» **Directions**
Each entry should be transcribed exactly as written, and any picture left out.

» **Source records**

━━━━━━━━━━━━━━━━

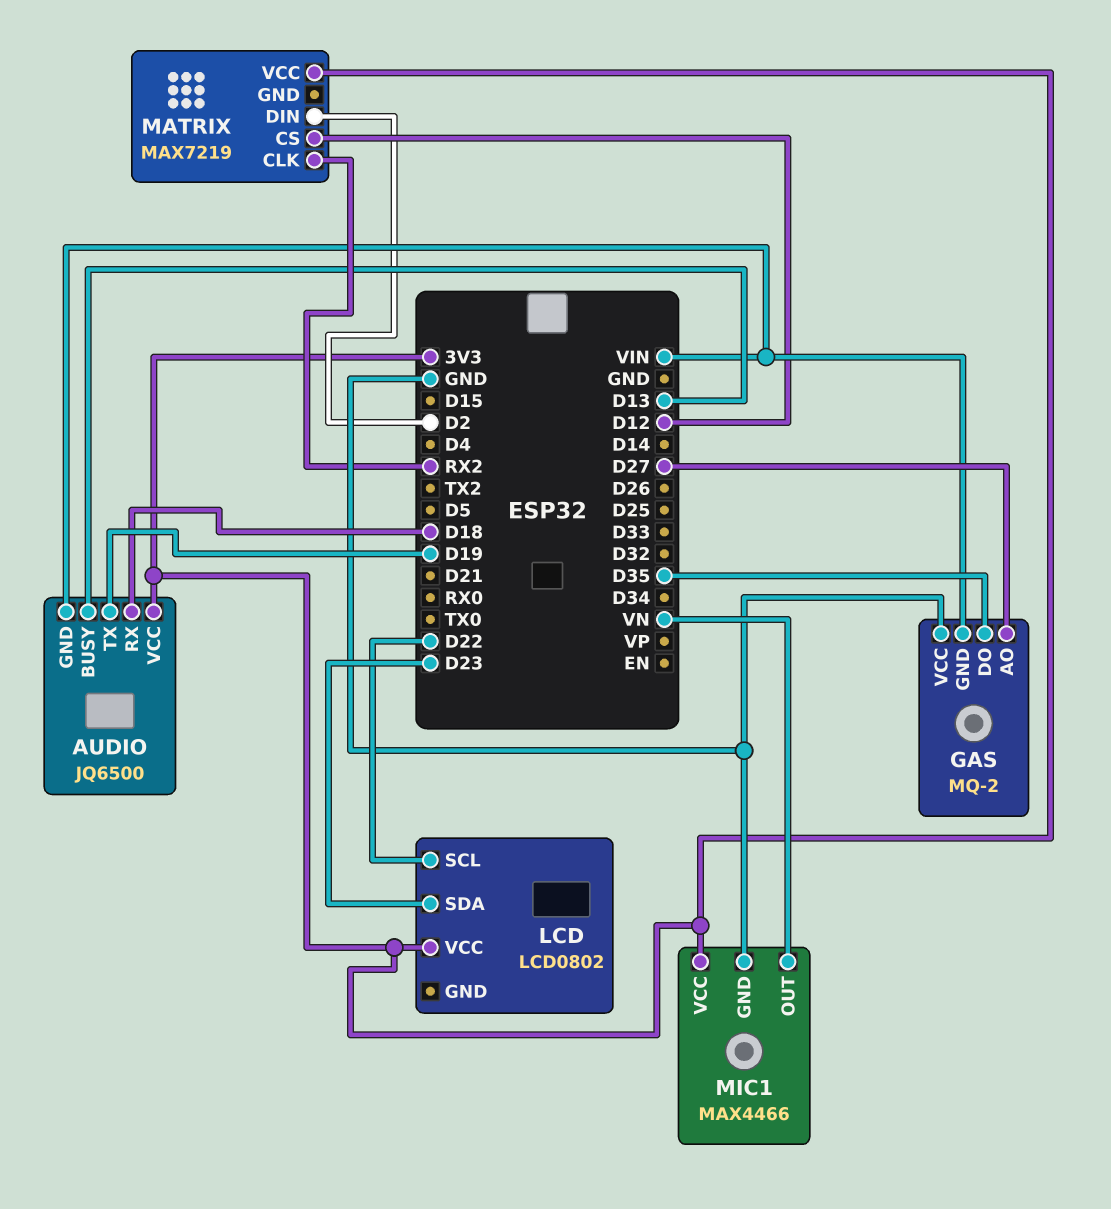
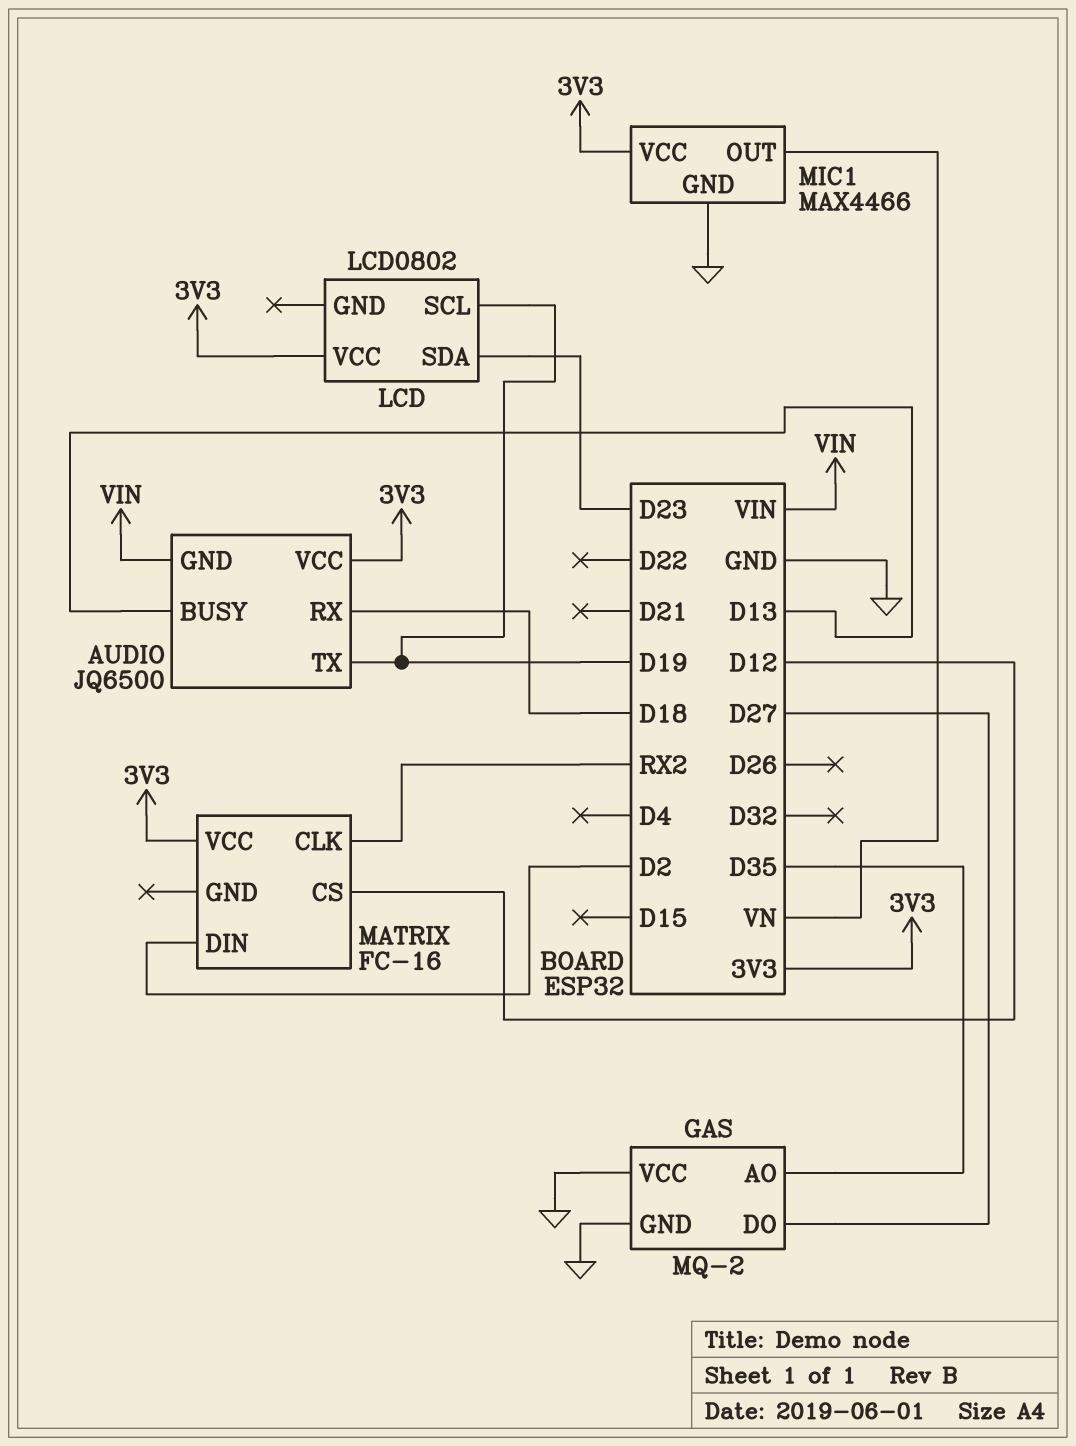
GAS pin AO: D27 -> D35
GAS pin DO: D35 -> D27
GAS pin GND: VIN -> GND
LCD pin SCL: D22 -> D19
MATRIX: MAX7219 -> FC-16

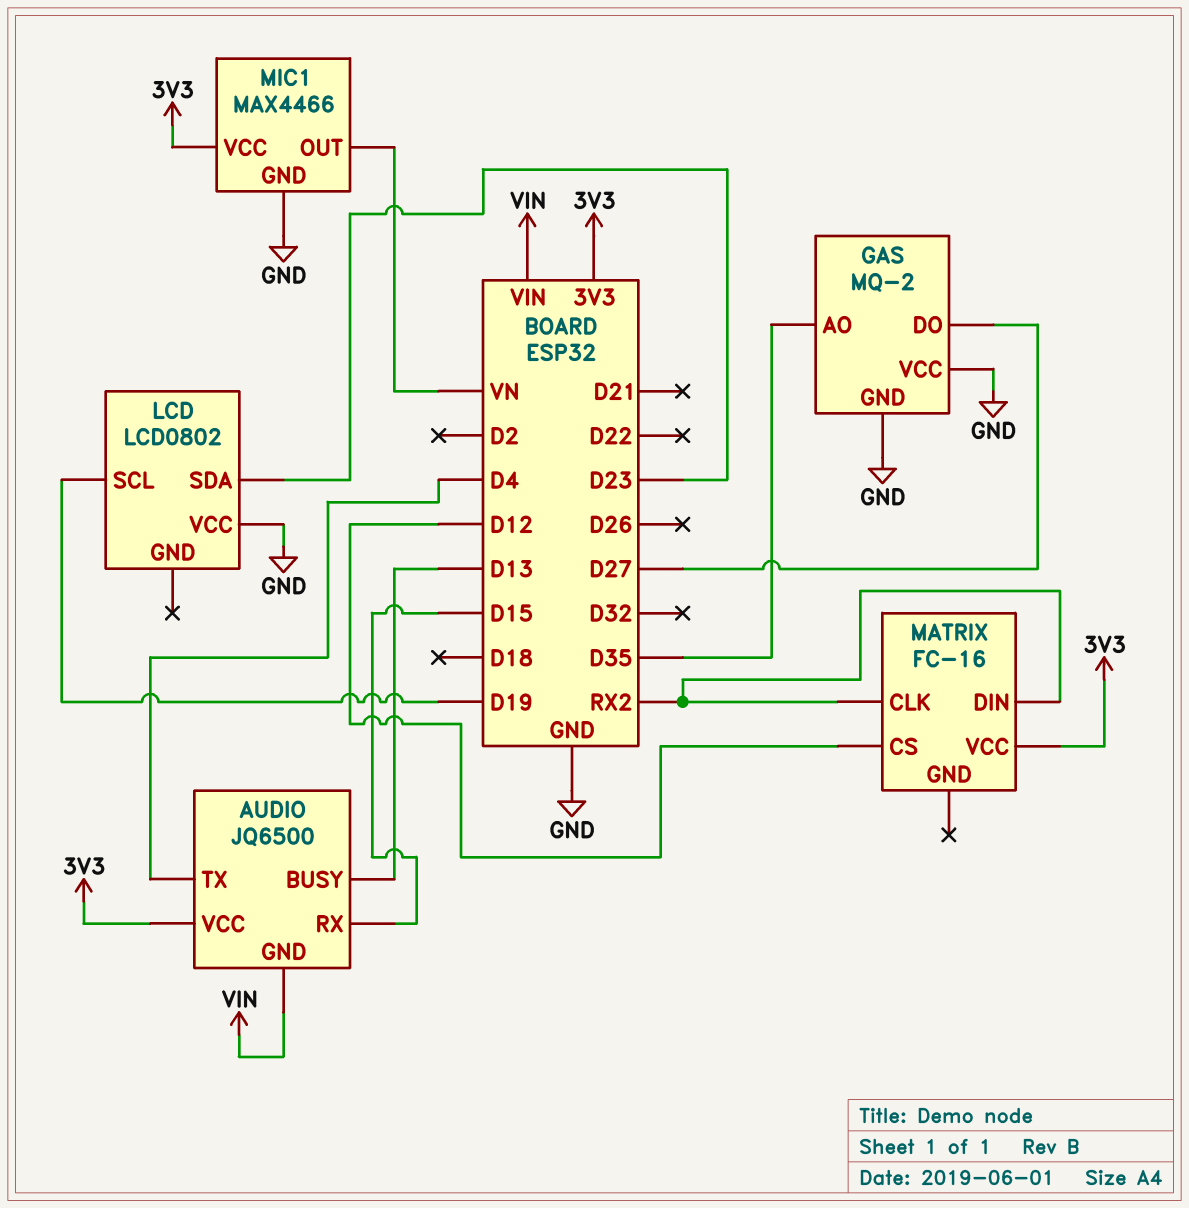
AUDIO pin RX: D18 -> D15
AUDIO pin TX: D19 -> D4
LCD pin VCC: 3V3 -> GND
MATRIX pin DIN: D2 -> RX2

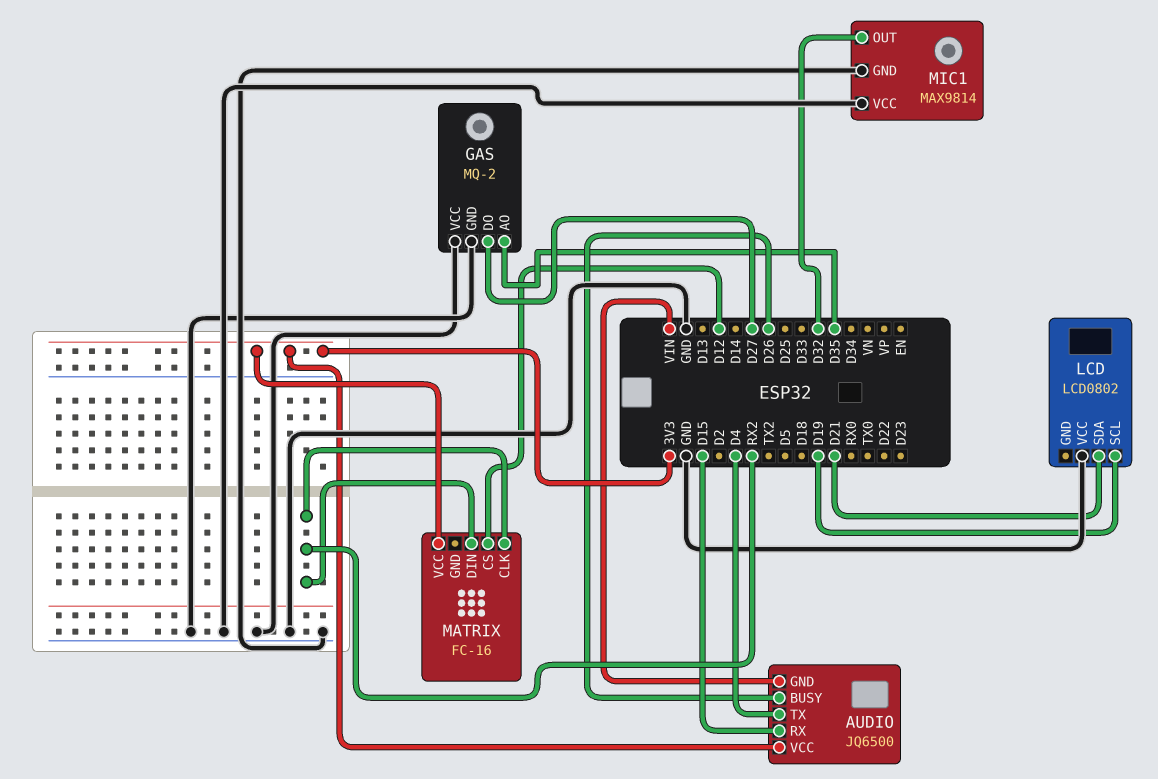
AUDIO pin BUSY: D13 -> D26
LCD pin SDA: D23 -> D21
MIC1: MAX4466 -> MAX9814
MIC1 pin OUT: VN -> D32
MIC1 pin VCC: 3V3 -> GND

━━━━━━━━━━━━━━━━

» **Output for this exercise**
GAS pin AO: D27 -> D35
GAS pin DO: D35 -> D27
GAS pin GND: VIN -> GND
LCD pin SCL: D22 -> D19
MATRIX: MAX7219 -> FC-16

AUDIO pin RX: D18 -> D15
AUDIO pin TX: D19 -> D4
LCD pin VCC: 3V3 -> GND
MATRIX pin DIN: D2 -> RX2

AUDIO pin BUSY: D13 -> D26
LCD pin SDA: D23 -> D21
MIC1: MAX4466 -> MAX9814
MIC1 pin OUT: VN -> D32
MIC1 pin VCC: 3V3 -> GND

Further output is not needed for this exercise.